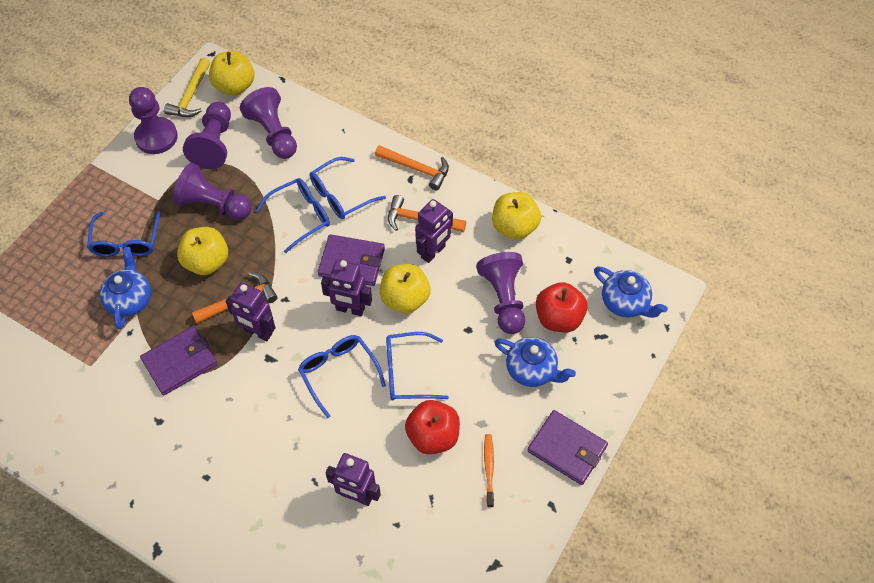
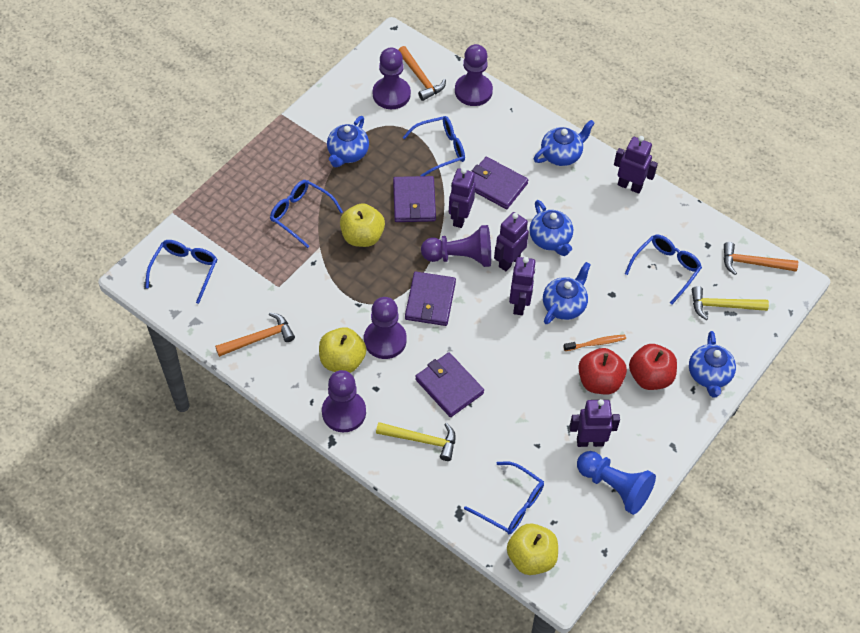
blue pawn: none = 0 -> [577,451,656,515] = 1
blue teapot: [100,247,151,329] [494,337,576,387] [594,266,668,318] = 3 -> [327,116,369,168] [529,200,573,256] [534,120,595,166] [543,262,591,324] [689,331,736,398] = 5
purple robot: [226,282,276,341] [321,260,372,316] [325,453,381,506] [415,199,453,263] = 4 -> [449,168,475,228] [494,212,529,271] [509,257,536,315] [570,399,620,447] [614,136,658,194] = 5
purple wallet: [140,326,218,396] [318,234,385,286] [527,410,608,485] = 3 -> [393,176,436,222] [405,272,456,326] [415,352,484,417] [472,157,528,209] = 4
yellow apple: [177,227,228,275] [209,51,254,95] [379,264,431,314] [492,192,541,240] = 4 -> [319,327,367,373] [340,203,385,247] [507,524,558,575] = 3
yellow hammer: [164,58,210,117] = 1 -> [376,422,456,461] [692,286,769,320] = 2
----
Exercise instructions ->
Using the material above, tally each line where the word "yellow" appears. Reply with the total only.

The completed task ->
2